→ Instructions for the task
Wherever pictures appear in the listing below, leave them out, and copy exactly, and only, everything from the line with "D1: diode (A" down to the line with "R1: 1.5k (BAT, GND) -> 1.5k (GND, LIGHT)".

%%

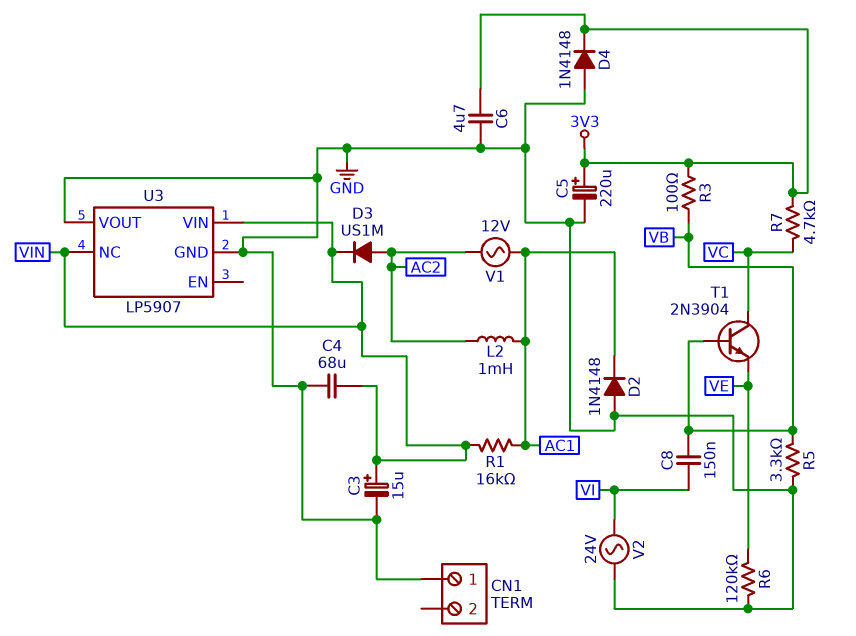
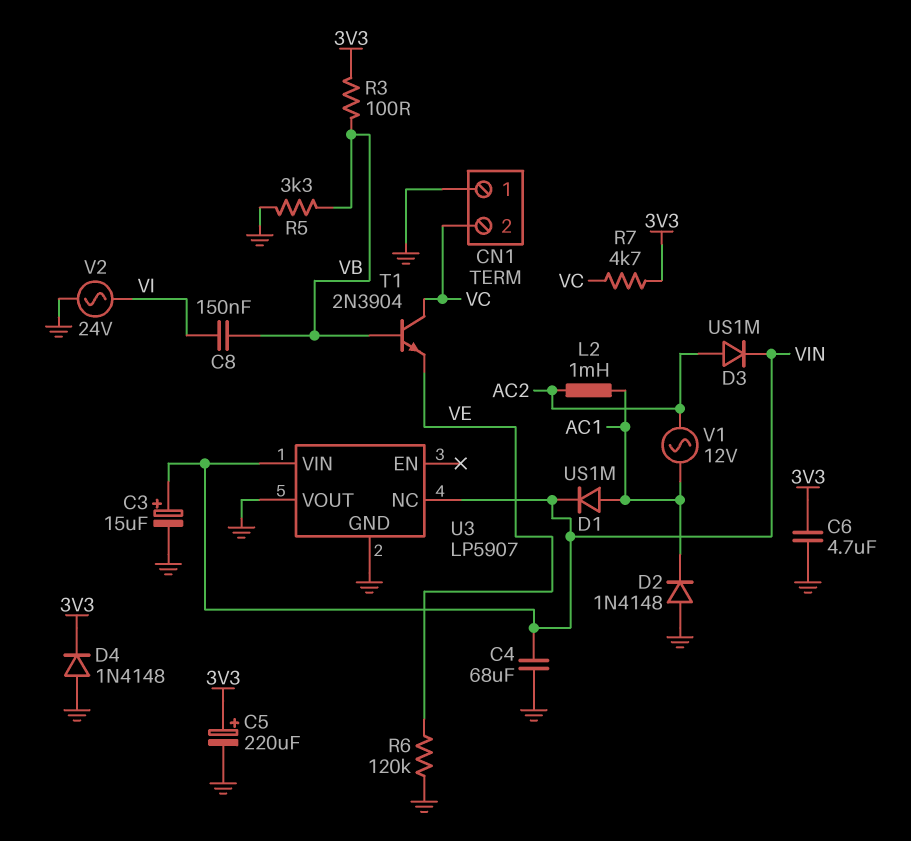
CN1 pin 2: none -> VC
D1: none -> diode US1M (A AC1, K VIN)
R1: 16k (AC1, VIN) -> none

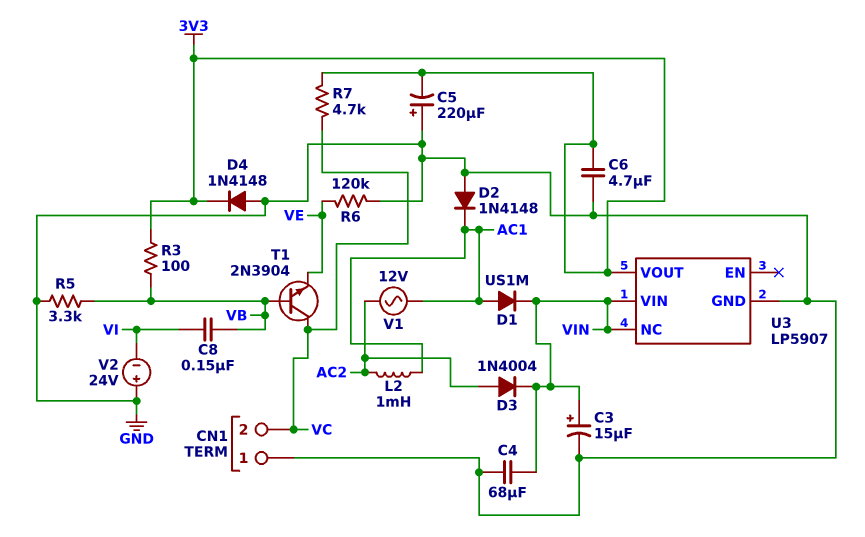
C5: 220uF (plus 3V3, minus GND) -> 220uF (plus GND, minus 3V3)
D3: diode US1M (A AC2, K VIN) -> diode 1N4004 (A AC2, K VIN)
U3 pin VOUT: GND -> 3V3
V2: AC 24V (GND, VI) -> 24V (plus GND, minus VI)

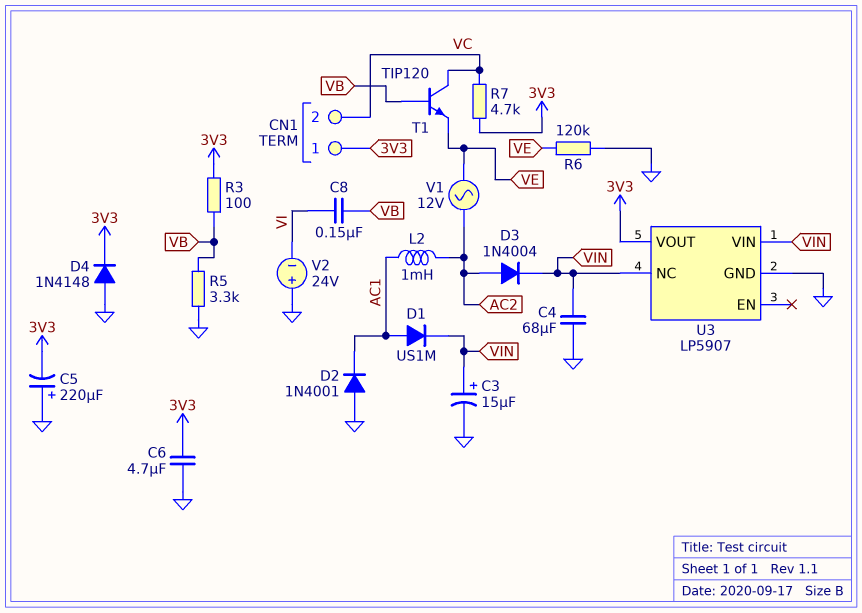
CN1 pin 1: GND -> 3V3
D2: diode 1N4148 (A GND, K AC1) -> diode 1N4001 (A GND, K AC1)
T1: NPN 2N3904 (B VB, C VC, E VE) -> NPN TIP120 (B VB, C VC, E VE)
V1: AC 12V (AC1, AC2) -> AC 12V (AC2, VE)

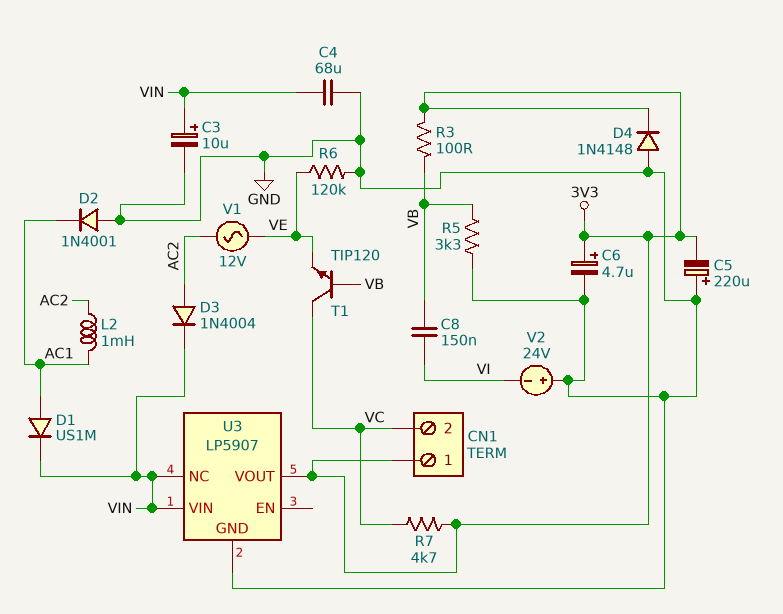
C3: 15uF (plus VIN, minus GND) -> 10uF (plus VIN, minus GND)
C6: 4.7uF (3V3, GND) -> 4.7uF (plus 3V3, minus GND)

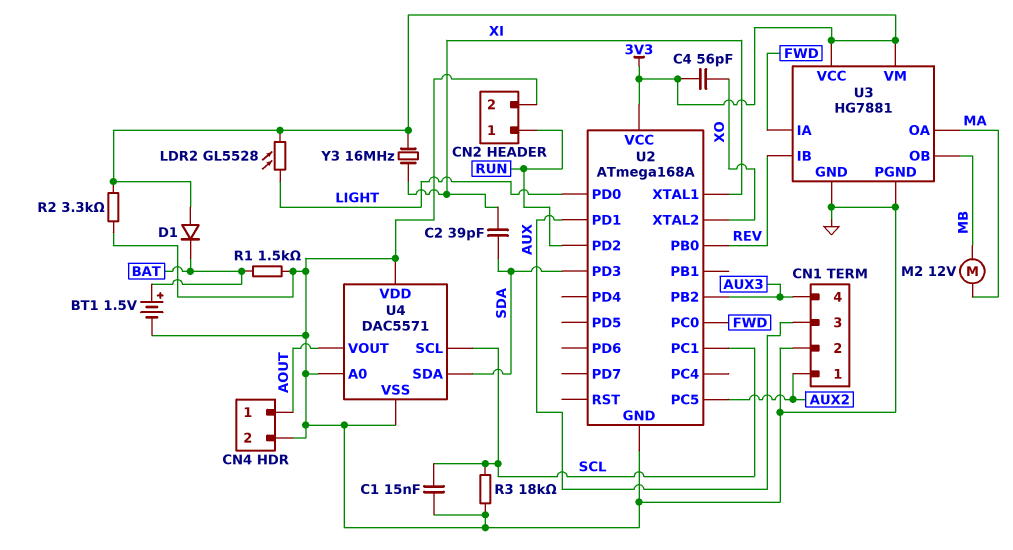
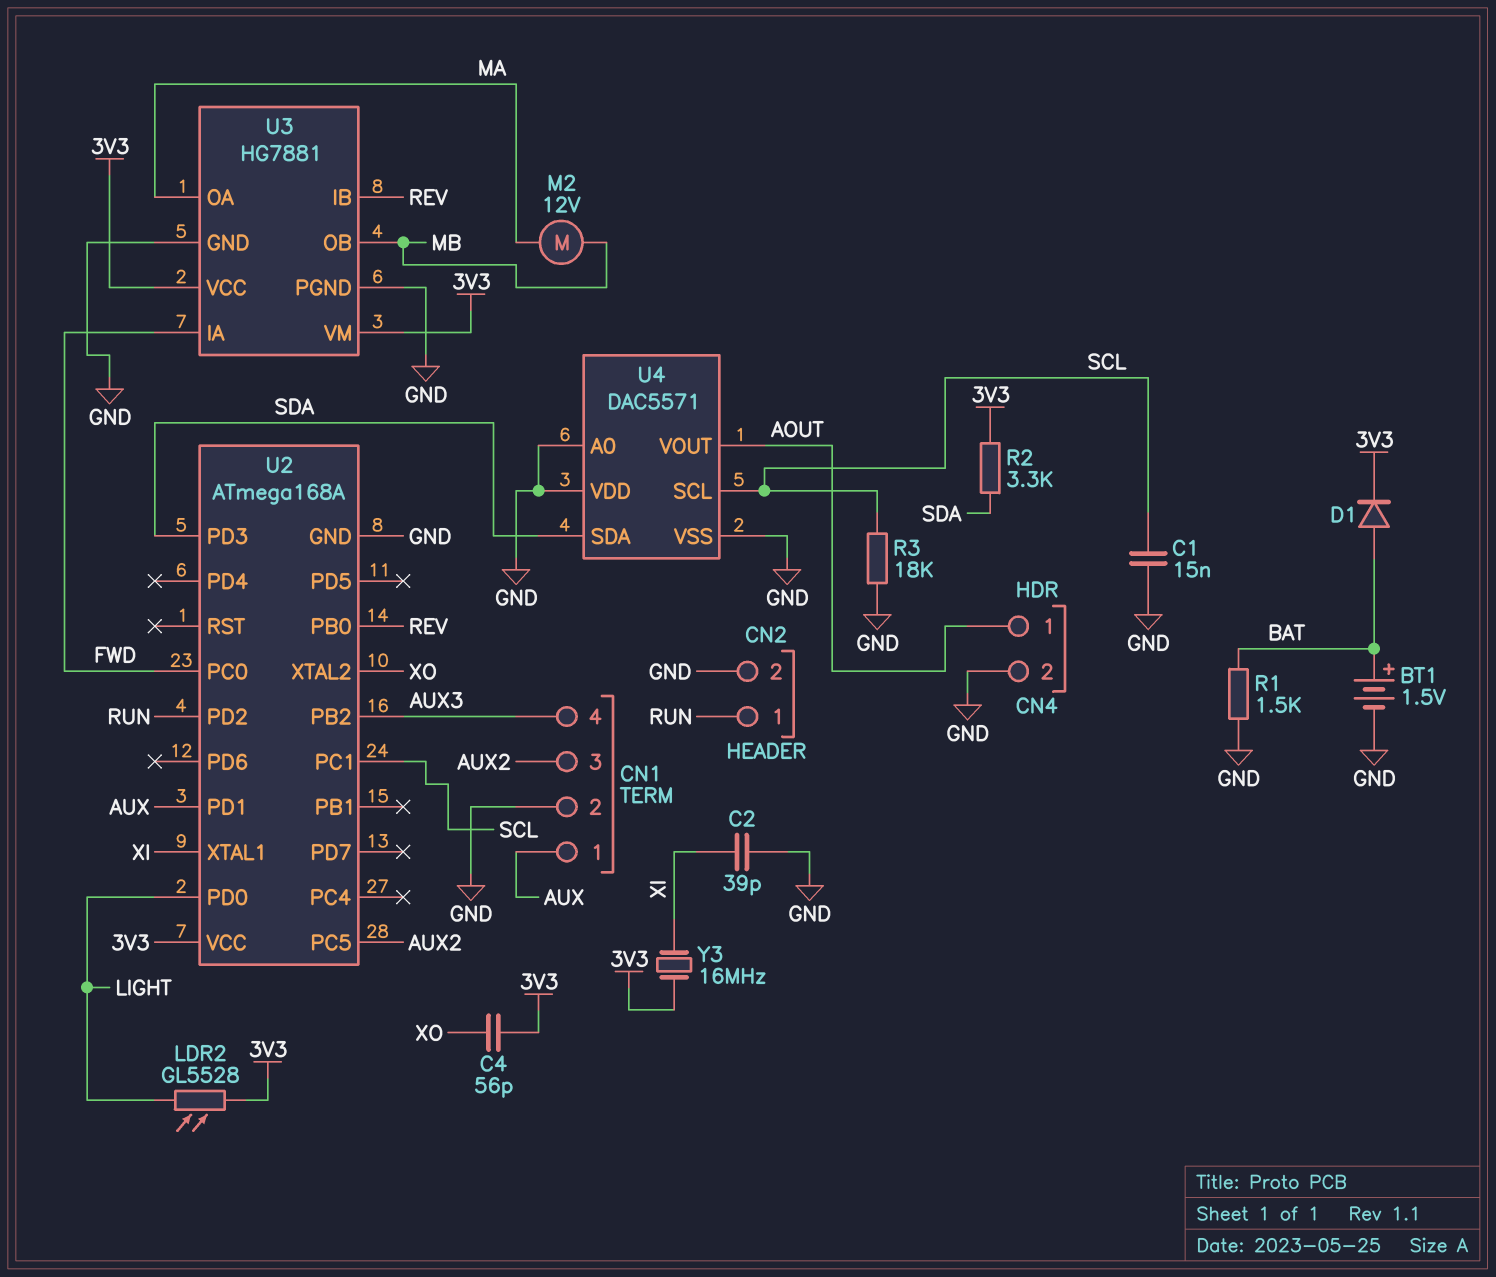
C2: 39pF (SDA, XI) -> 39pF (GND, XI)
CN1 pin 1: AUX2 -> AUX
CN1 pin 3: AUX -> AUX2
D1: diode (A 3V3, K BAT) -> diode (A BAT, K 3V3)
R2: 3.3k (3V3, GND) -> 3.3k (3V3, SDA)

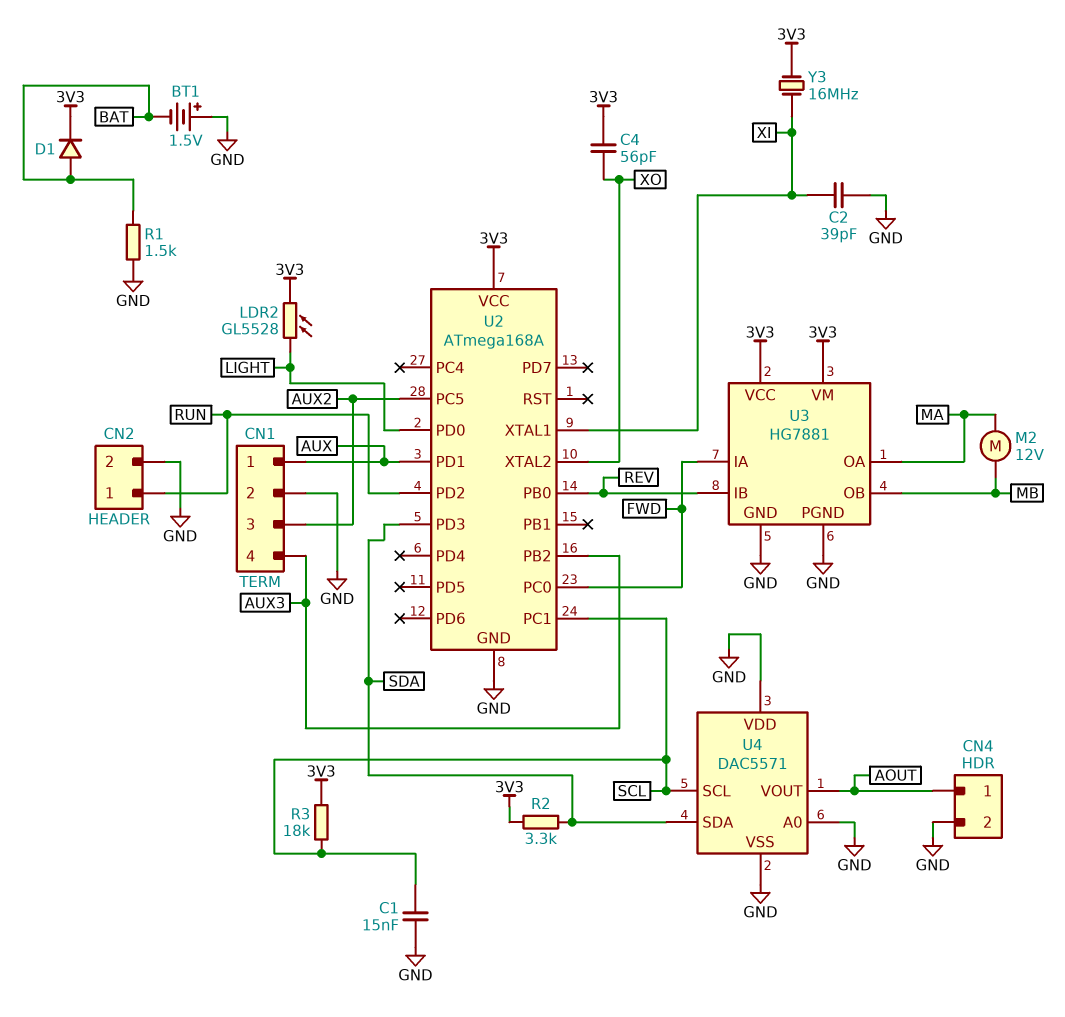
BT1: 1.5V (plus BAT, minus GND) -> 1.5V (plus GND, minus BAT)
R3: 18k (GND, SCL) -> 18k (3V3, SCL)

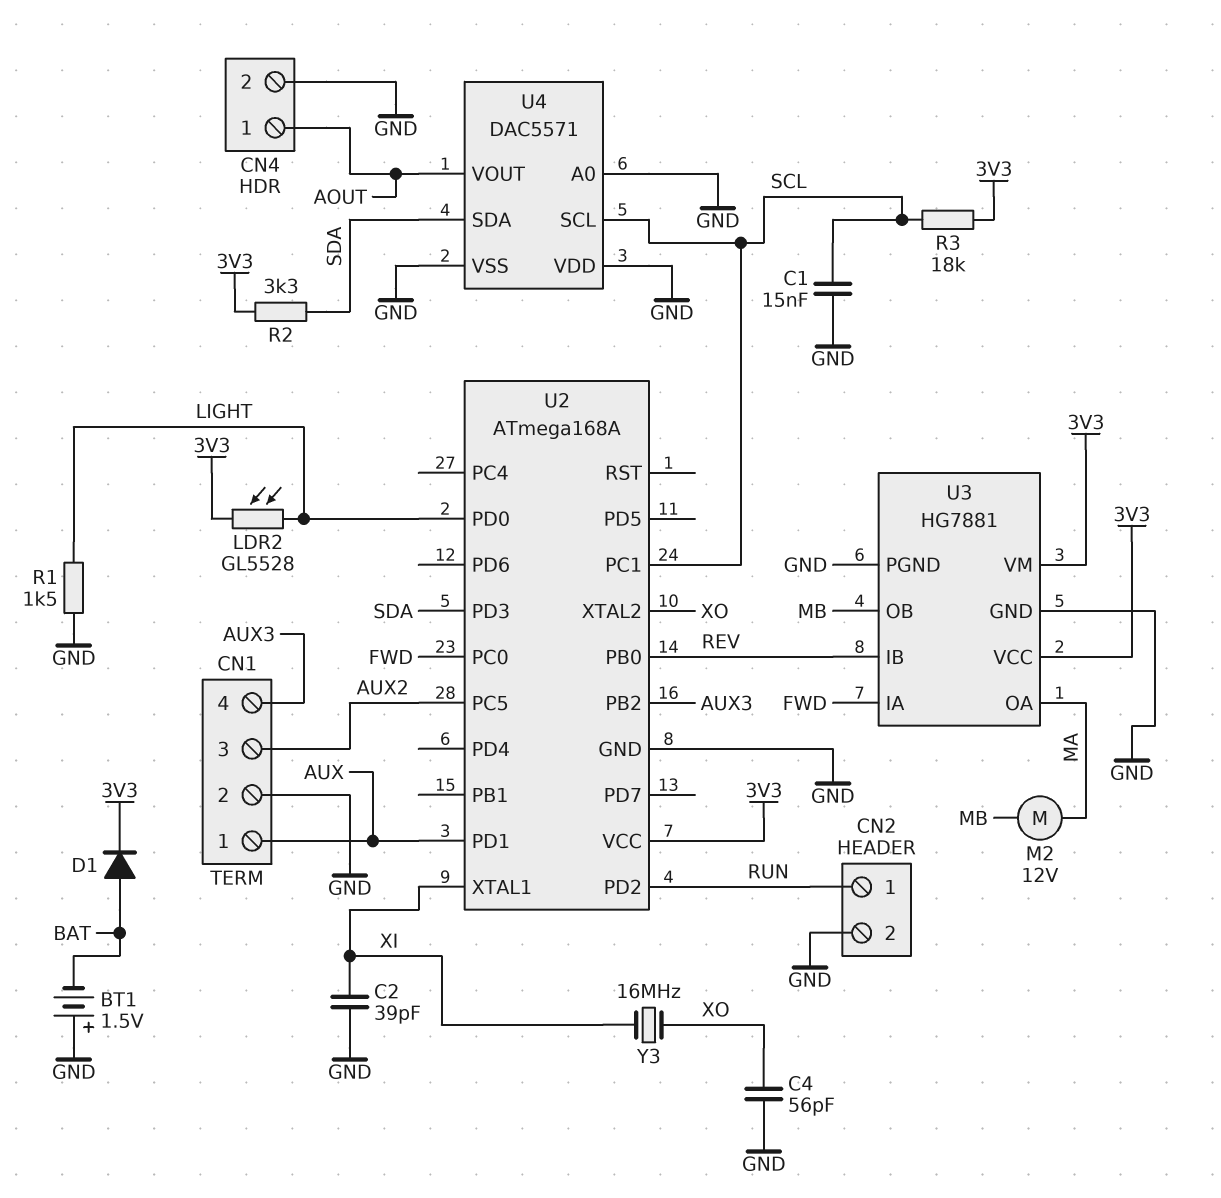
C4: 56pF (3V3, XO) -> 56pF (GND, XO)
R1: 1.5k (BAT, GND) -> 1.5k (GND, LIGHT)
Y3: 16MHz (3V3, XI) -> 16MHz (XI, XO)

%%

→ Finished exercise
D1: diode (A 3V3, K BAT) -> diode (A BAT, K 3V3)
R2: 3.3k (3V3, GND) -> 3.3k (3V3, SDA)

BT1: 1.5V (plus BAT, minus GND) -> 1.5V (plus GND, minus BAT)
R3: 18k (GND, SCL) -> 18k (3V3, SCL)

C4: 56pF (3V3, XO) -> 56pF (GND, XO)
R1: 1.5k (BAT, GND) -> 1.5k (GND, LIGHT)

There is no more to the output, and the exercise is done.